-------- Input --------

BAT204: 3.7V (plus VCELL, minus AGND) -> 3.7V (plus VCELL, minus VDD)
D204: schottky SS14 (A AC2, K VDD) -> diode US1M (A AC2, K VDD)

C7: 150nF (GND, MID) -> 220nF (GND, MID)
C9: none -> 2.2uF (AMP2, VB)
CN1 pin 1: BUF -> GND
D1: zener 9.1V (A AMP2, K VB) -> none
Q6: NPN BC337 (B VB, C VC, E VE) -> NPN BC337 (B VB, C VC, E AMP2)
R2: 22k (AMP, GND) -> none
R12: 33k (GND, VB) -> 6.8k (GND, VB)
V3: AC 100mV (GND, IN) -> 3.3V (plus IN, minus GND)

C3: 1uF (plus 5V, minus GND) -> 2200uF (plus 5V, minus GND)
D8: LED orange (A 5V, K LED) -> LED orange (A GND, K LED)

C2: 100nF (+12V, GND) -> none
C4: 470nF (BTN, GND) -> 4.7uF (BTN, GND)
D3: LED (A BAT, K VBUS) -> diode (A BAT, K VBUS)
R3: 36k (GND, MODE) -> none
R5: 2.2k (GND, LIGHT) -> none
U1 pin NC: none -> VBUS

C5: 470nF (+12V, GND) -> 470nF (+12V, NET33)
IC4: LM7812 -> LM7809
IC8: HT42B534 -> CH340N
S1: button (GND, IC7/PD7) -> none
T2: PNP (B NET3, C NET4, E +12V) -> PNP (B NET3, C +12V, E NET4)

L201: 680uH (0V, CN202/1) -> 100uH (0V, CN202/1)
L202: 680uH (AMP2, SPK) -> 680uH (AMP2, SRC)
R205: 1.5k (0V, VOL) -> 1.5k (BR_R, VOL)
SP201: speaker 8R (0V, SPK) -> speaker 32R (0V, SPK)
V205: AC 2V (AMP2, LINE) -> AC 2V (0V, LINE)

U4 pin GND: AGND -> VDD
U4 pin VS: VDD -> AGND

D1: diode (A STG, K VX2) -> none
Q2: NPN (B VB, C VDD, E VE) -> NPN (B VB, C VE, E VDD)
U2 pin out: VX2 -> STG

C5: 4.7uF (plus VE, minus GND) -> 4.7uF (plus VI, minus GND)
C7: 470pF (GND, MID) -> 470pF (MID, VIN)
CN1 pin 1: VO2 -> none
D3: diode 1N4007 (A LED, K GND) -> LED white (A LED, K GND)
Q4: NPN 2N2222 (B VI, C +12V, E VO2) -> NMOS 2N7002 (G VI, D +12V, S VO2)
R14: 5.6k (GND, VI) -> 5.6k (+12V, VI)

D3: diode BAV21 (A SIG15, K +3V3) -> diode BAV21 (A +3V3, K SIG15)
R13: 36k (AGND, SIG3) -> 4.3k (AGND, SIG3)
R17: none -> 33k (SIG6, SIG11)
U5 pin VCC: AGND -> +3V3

--------

*Problem to work on*
Line count for the string "none": state how many lines in the data contain it, and output nothing else.

*Reply to the exercise*
11